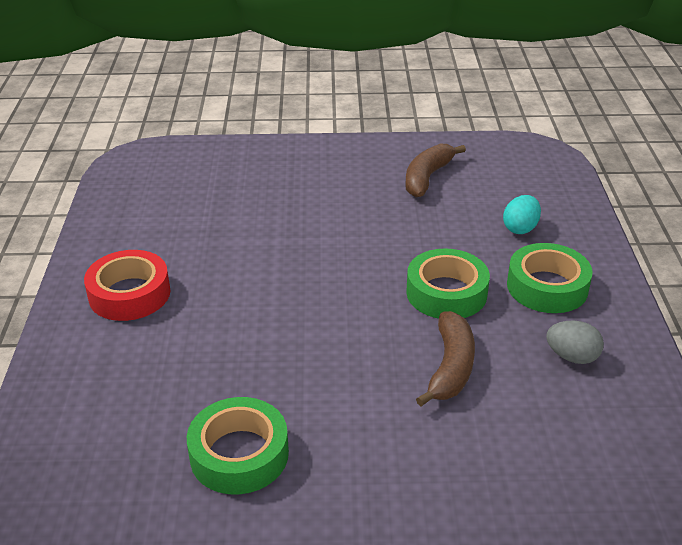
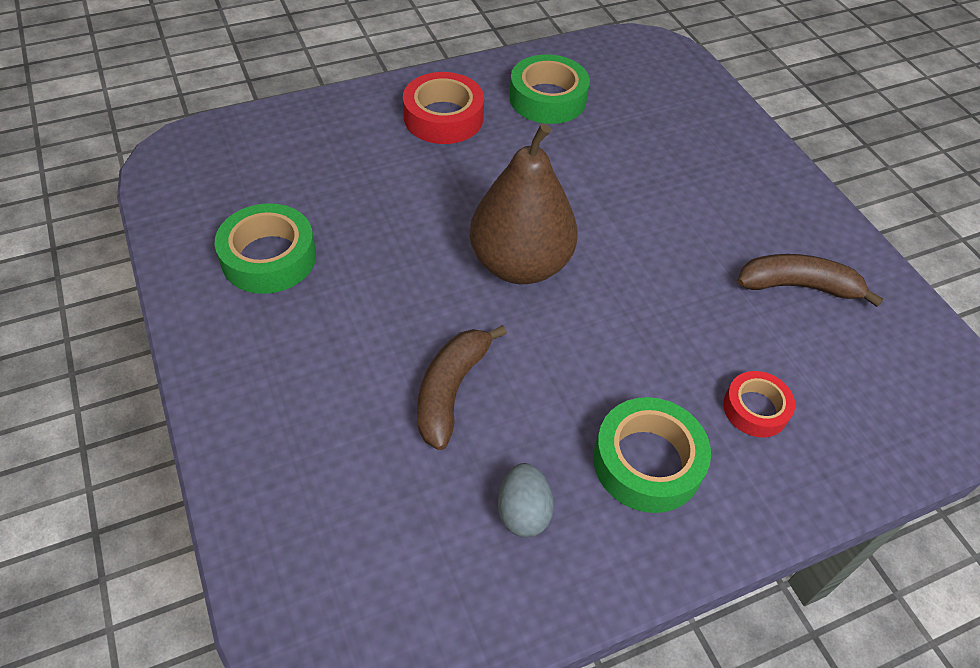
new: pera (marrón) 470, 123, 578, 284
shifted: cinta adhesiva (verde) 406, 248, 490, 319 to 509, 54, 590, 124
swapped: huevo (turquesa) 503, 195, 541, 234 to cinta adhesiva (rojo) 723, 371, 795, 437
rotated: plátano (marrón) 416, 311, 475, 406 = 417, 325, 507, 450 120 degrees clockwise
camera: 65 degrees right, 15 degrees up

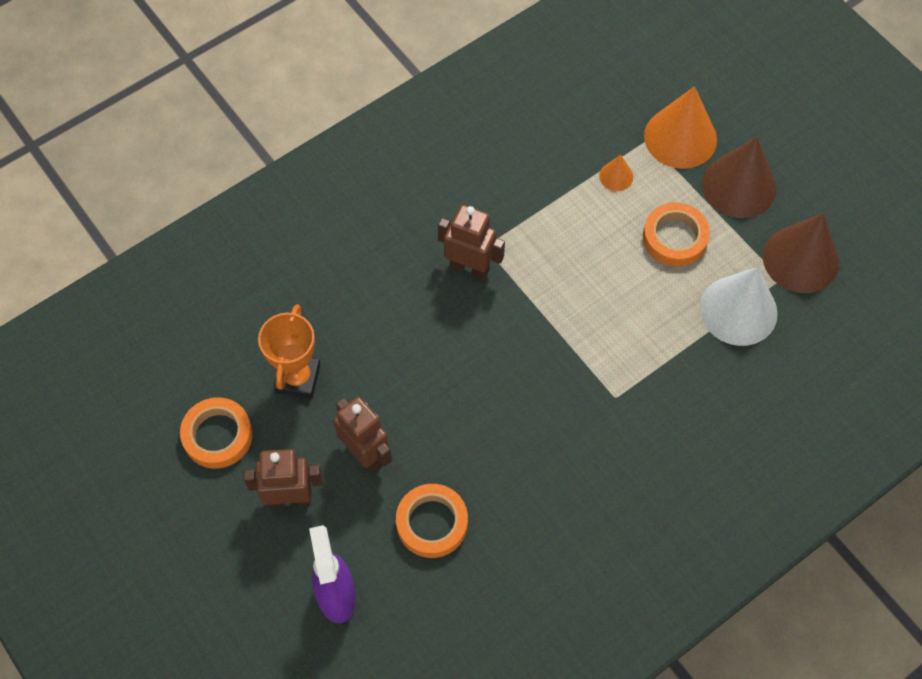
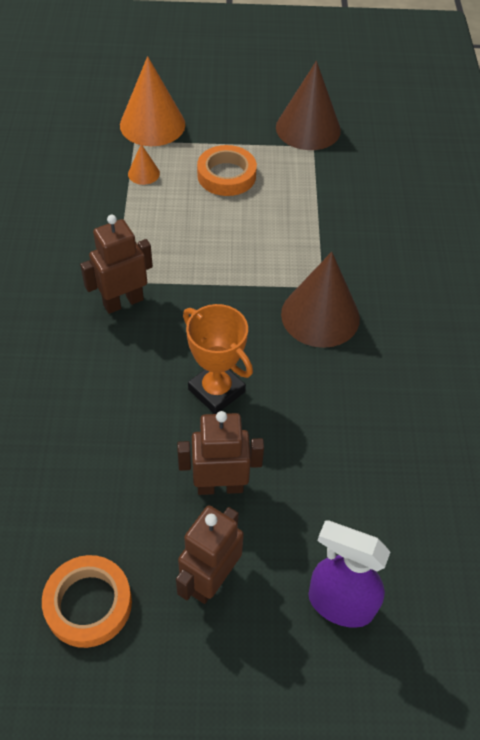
gone: cinta adhesiva (naranja) 396, 484, 468, 558; cono (blanco) 700, 267, 778, 346
shifted: trofeo (naranja) 258, 304, 321, 398 to 183, 304, 253, 414; cono (marrón) 702, 137, 776, 218 to 281, 252, 360, 348
camera: 55 degrees left, 10 degrees down

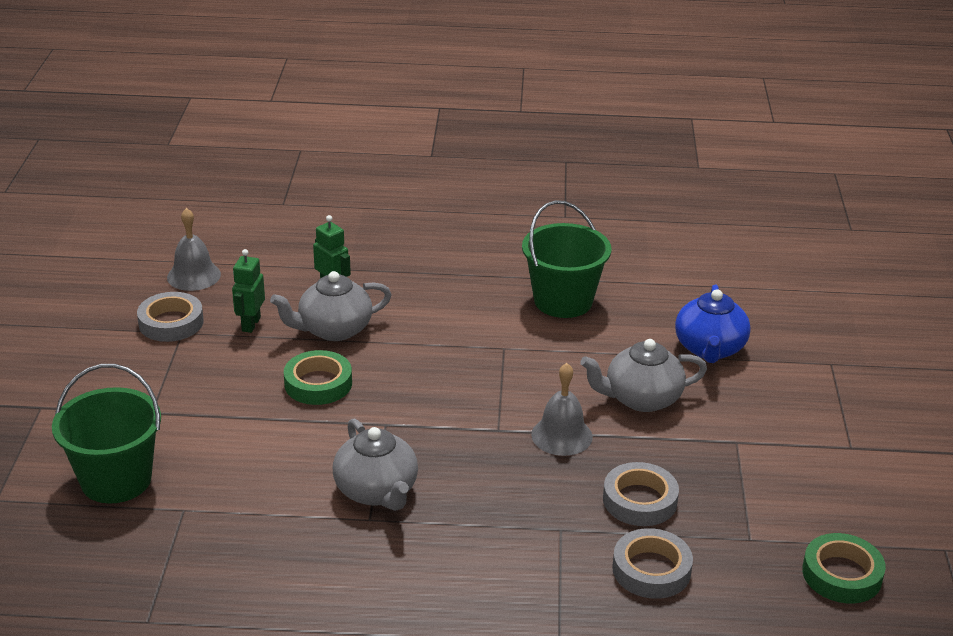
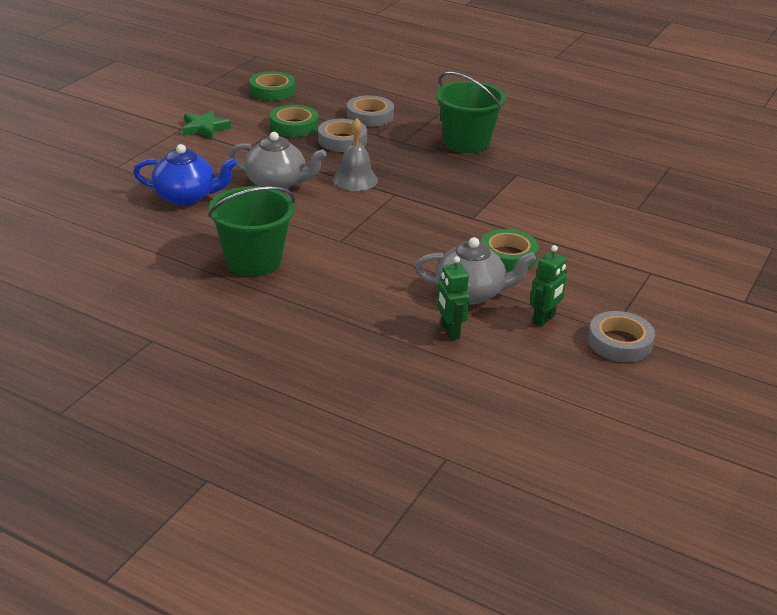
gone: campana (gris) 167, 208, 221, 291; tetera (gris) 333, 418, 418, 511
new: estrella (verde) 182, 110, 231, 139; cinta adhesiva (verde) 270, 105, 318, 137
shifted: balde (verde) 52, 364, 161, 504 to 436, 72, 506, 153
rotated: tetera (azul) 675, 284, 751, 363 = 133, 144, 237, 205 60 degrees clockwise
camera: 155 degrees left, 0 degrees up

__Exercise description__: Among the lines of the data above, find those with the word "left" and show them.

__Solved exercise__:
camera: 55 degrees left, 10 degrees down
camera: 155 degrees left, 0 degrees up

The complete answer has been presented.